Task requirements :: Skipping each picture, output the entries exactly as they stand below.

Material for this task ::
..............................

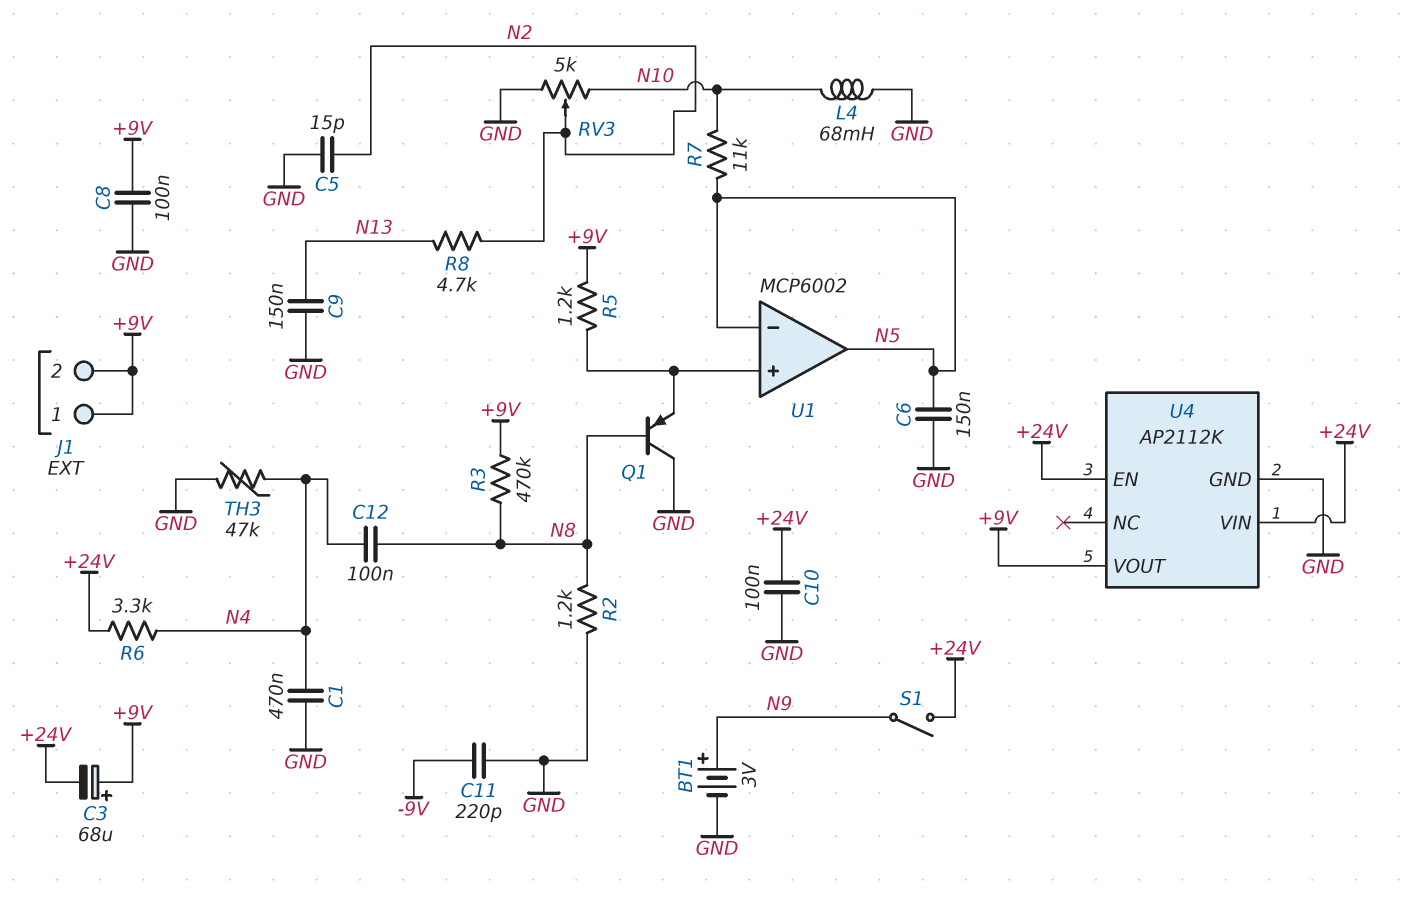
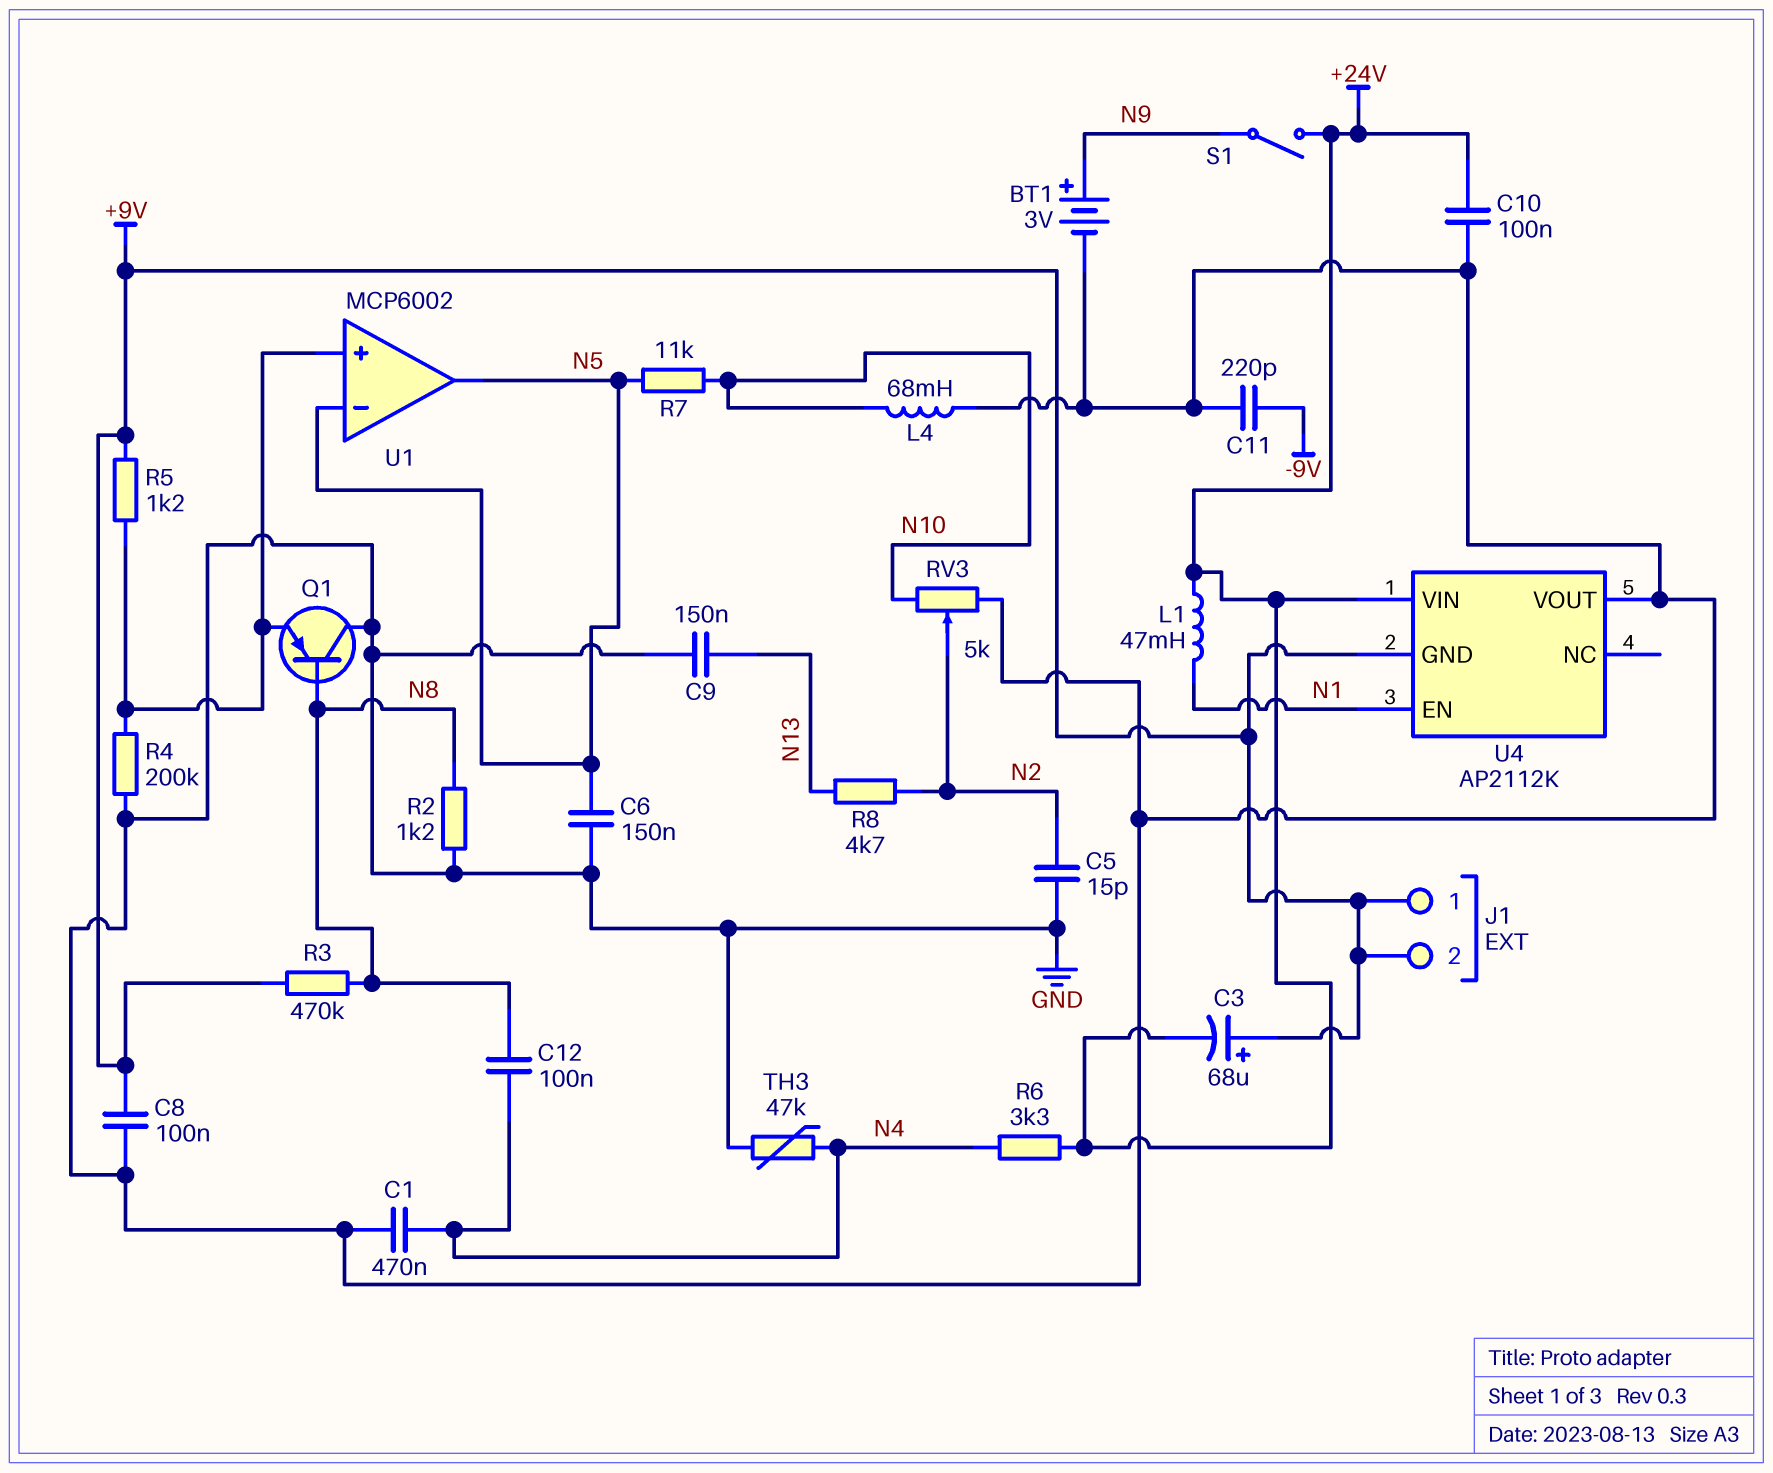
L1: none -> 47mH (+24V, N1)
R4: none -> 200k (GND, U1/in+)
U4 pin EN: +24V -> N1
U4 pin GND: GND -> +9V
U4 pin VOUT: +9V -> GND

..............................

Result of the exercise ::
L1: none -> 47mH (+24V, N1)
R4: none -> 200k (GND, U1/in+)
U4 pin EN: +24V -> N1
U4 pin GND: GND -> +9V
U4 pin VOUT: +9V -> GND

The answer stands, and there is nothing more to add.